Edit the items below by replacing every "point_idx" with "point_index" and changing nothing else. Leave the pictures out of your answer.

+++ Extracted material +++

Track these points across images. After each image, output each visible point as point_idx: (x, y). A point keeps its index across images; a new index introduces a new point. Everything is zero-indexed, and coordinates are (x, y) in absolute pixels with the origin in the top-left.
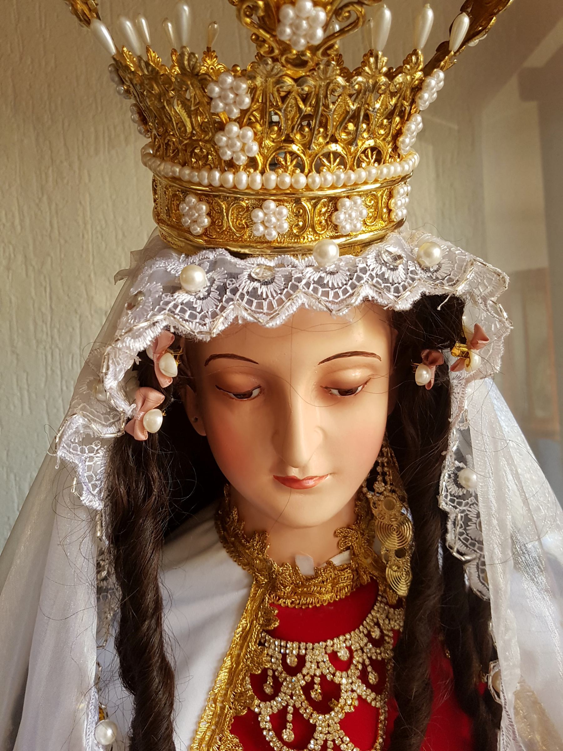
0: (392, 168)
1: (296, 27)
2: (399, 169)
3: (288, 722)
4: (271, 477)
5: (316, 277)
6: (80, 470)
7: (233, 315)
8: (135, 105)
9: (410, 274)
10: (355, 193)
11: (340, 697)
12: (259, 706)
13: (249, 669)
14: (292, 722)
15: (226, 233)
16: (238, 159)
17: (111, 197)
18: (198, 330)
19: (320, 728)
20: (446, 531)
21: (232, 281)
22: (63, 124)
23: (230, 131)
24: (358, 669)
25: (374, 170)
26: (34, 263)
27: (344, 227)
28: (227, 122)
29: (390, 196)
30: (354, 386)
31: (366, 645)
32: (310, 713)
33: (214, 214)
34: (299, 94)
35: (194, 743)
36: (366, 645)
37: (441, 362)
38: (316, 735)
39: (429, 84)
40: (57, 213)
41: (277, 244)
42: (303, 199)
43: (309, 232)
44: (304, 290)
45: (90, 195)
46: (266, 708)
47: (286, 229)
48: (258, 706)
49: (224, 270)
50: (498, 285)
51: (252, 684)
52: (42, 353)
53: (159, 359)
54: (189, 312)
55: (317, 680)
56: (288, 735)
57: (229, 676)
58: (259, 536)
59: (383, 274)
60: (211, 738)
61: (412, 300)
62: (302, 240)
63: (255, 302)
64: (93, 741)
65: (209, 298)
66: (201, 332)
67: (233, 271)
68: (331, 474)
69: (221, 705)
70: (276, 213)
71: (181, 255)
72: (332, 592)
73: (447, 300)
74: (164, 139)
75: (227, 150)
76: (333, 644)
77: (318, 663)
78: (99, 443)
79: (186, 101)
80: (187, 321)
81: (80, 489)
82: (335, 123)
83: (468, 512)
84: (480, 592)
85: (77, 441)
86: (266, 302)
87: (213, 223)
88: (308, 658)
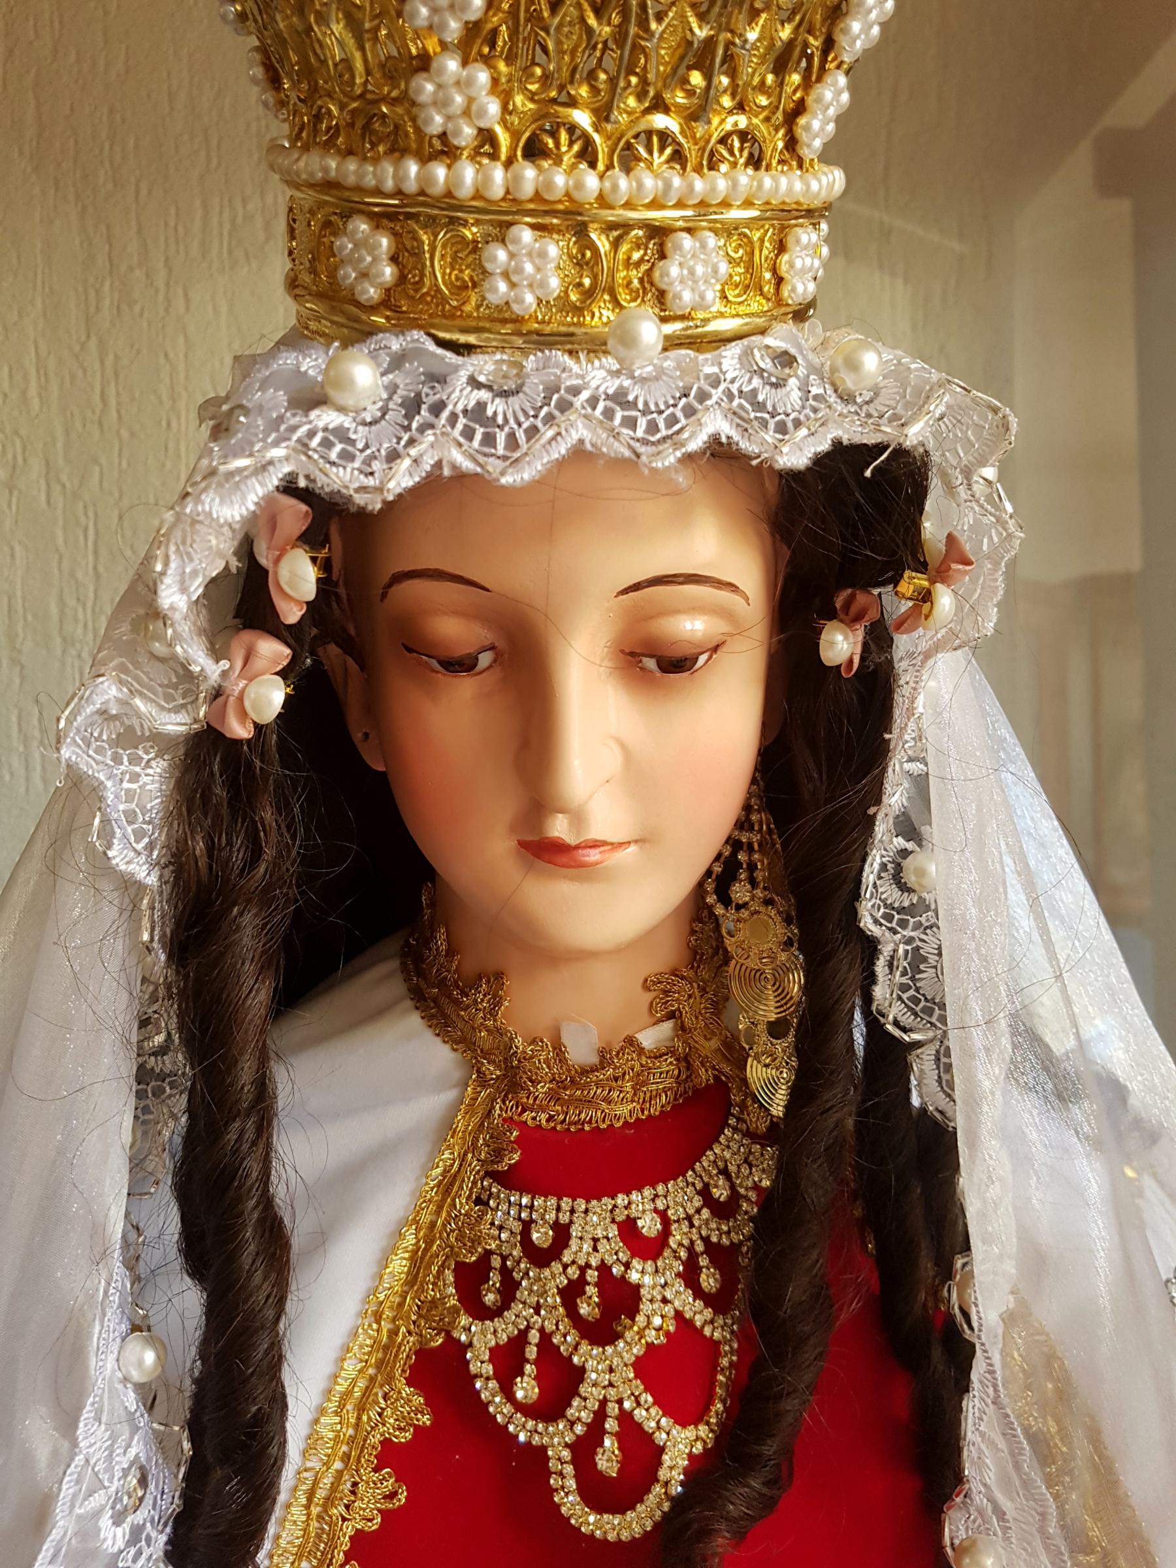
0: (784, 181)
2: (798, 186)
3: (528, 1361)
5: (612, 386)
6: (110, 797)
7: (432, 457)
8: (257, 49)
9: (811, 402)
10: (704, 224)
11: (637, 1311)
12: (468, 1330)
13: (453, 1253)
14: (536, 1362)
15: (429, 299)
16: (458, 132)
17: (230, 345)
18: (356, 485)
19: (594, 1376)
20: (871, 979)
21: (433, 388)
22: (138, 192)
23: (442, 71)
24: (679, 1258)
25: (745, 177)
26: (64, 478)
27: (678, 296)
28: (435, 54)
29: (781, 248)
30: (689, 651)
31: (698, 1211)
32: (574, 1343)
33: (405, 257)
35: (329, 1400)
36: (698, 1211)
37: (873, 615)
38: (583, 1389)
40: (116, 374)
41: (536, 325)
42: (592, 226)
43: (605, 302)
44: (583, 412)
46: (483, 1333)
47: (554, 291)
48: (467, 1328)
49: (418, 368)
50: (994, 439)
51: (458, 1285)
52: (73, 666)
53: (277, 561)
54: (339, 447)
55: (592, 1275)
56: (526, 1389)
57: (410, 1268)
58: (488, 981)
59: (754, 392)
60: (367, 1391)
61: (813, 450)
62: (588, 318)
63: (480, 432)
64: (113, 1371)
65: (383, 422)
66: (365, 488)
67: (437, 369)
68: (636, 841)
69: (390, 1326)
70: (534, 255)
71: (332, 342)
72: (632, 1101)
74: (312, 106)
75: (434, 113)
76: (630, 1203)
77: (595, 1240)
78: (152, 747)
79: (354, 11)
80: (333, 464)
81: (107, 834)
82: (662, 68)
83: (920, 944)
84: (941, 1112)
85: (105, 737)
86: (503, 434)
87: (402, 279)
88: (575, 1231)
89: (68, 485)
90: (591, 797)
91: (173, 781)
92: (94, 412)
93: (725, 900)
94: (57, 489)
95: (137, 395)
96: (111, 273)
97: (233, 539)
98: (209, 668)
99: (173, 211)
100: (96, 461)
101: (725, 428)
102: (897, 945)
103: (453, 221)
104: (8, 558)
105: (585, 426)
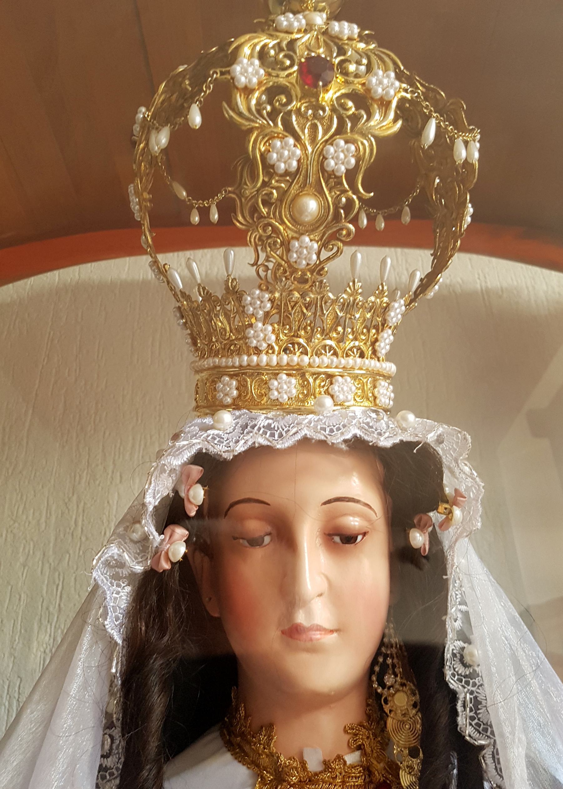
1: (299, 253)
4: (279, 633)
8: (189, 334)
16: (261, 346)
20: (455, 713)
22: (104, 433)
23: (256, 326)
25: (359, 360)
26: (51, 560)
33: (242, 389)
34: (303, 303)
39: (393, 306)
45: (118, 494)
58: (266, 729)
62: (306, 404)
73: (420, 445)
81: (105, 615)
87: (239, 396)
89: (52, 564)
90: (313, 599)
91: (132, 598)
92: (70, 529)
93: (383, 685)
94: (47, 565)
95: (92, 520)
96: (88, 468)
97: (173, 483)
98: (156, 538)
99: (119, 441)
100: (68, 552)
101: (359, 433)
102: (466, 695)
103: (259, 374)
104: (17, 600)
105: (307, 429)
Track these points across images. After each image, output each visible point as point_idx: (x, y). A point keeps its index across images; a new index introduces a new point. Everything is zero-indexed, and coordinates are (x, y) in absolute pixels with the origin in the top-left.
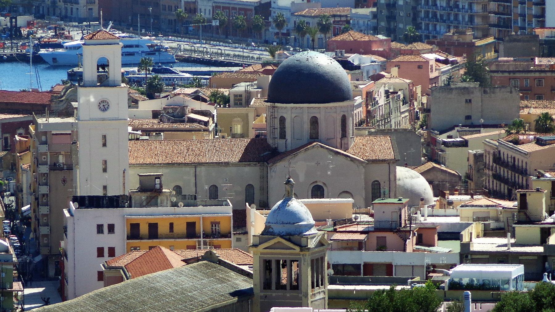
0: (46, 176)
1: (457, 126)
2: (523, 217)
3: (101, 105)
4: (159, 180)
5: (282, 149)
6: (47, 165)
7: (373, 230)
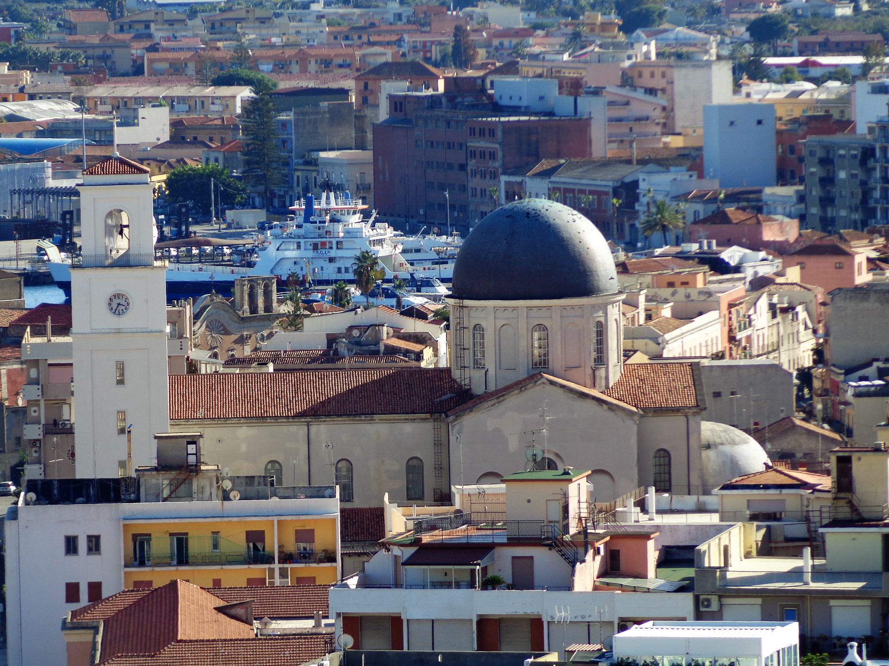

+++

■ Written response ■
Track these points across images. After each image, output each visible point as point_index: (x, y). A point keeps its index across images; a new index introduces a new point. Everything is zero-indexed, and coordinates are (x, y) in absolute pixels with the origin in the top-left.
0: (392, 168)
1: (296, 27)
2: (399, 169)
3: (288, 722)
4: (271, 477)
5: (316, 277)
6: (80, 470)
7: (233, 315)
8: (135, 105)
9: (410, 274)
10: (355, 193)
11: (340, 697)
12: (259, 706)
13: (249, 669)
14: (292, 722)
15: (226, 233)
16: (238, 159)
17: (111, 197)
18: (198, 330)
19: (320, 728)
20: (446, 531)
21: (232, 281)
22: (63, 124)
23: (230, 131)
24: (358, 669)
25: (374, 170)
26: (34, 263)
27: (344, 227)
28: (227, 122)
29: (390, 196)
30: (354, 386)
31: (366, 645)
32: (310, 713)
33: (214, 214)
34: (299, 94)
35: (194, 743)
36: (366, 645)
37: (441, 362)
38: (316, 735)
39: (429, 84)
40: (57, 213)
41: (277, 244)
42: (303, 199)
43: (309, 232)
44: (304, 290)
45: (90, 195)
46: (266, 708)
47: (286, 229)
48: (258, 706)
49: (224, 270)
50: (498, 285)
51: (252, 684)
52: (42, 353)
53: (159, 359)
54: (189, 312)
55: (317, 680)
56: (288, 735)
57: (229, 676)
58: (259, 536)
59: (383, 274)
60: (211, 738)
61: (412, 300)
62: (302, 240)
63: (255, 302)
64: (93, 741)
65: (209, 298)
66: (201, 332)
67: (233, 271)
68: (331, 474)
69: (221, 705)
70: (276, 213)
71: (181, 255)
72: (332, 592)
73: (447, 300)
74: (164, 139)
75: (227, 150)
76: (333, 644)
77: (318, 663)
78: (99, 443)
79: (186, 101)
80: (187, 321)
81: (80, 489)
82: (335, 123)
83: (468, 512)
84: (480, 592)
85: (77, 441)
86: (266, 302)
87: (213, 223)
88: (308, 658)
0: (784, 181)
2: (798, 186)
3: (528, 1361)
5: (612, 386)
6: (110, 797)
7: (432, 457)
8: (257, 49)
9: (811, 402)
10: (704, 224)
11: (637, 1311)
12: (468, 1330)
13: (453, 1253)
14: (536, 1362)
15: (429, 299)
16: (458, 132)
17: (230, 345)
18: (356, 485)
19: (594, 1376)
20: (871, 979)
21: (433, 388)
22: (138, 192)
23: (442, 71)
24: (679, 1258)
25: (745, 177)
26: (64, 478)
27: (678, 296)
28: (435, 54)
29: (781, 248)
30: (689, 651)
31: (698, 1211)
32: (574, 1343)
33: (405, 257)
35: (329, 1400)
36: (698, 1211)
37: (873, 615)
38: (583, 1389)
40: (116, 374)
41: (536, 325)
42: (592, 226)
43: (605, 302)
44: (583, 412)
46: (483, 1333)
47: (554, 291)
48: (467, 1328)
49: (418, 368)
50: (994, 439)
51: (458, 1285)
52: (73, 666)
53: (277, 561)
54: (339, 447)
55: (592, 1275)
56: (526, 1389)
57: (410, 1268)
58: (488, 981)
59: (754, 392)
60: (367, 1391)
61: (813, 450)
62: (588, 318)
63: (480, 432)
64: (113, 1371)
65: (383, 422)
66: (365, 488)
67: (437, 369)
68: (636, 841)
69: (390, 1326)
70: (534, 255)
71: (332, 342)
72: (632, 1101)
74: (312, 106)
75: (434, 113)
76: (630, 1203)
77: (595, 1240)
78: (152, 747)
79: (354, 11)
80: (333, 464)
81: (107, 834)
82: (662, 68)
83: (920, 944)
84: (941, 1112)
85: (105, 737)
86: (503, 434)
87: (402, 279)
88: (575, 1231)
89: (68, 485)
90: (591, 797)
91: (173, 781)
92: (94, 412)
93: (725, 900)
94: (57, 489)
95: (137, 395)
96: (111, 273)
97: (233, 539)
98: (209, 668)
99: (173, 211)
100: (96, 461)
101: (725, 428)
102: (897, 945)
103: (453, 221)
104: (8, 558)
105: (585, 426)
1: (299, 253)
4: (279, 633)
8: (189, 334)
16: (261, 346)
20: (455, 713)
22: (104, 433)
23: (256, 326)
25: (359, 360)
26: (51, 560)
33: (242, 389)
34: (303, 303)
39: (393, 306)
45: (118, 494)
58: (266, 729)
62: (306, 404)
73: (420, 445)
81: (105, 615)
87: (239, 396)
89: (52, 564)
90: (313, 599)
91: (132, 598)
92: (70, 529)
93: (383, 685)
94: (47, 565)
95: (92, 520)
96: (88, 468)
97: (173, 483)
98: (156, 538)
99: (119, 441)
100: (68, 552)
101: (359, 433)
102: (466, 695)
103: (259, 374)
104: (17, 600)
105: (307, 429)
Track these points across images. After each image, output each visible point as point_index: (x, y). A point keeps its index across images; a new index introduces a new point. Everything is zero-indexed, and coordinates are (x, y) in absolute pixels with the origin in the top-left.
0: (46, 176)
1: (457, 126)
2: (523, 217)
3: (101, 105)
4: (159, 180)
5: (282, 149)
6: (47, 165)
7: (373, 230)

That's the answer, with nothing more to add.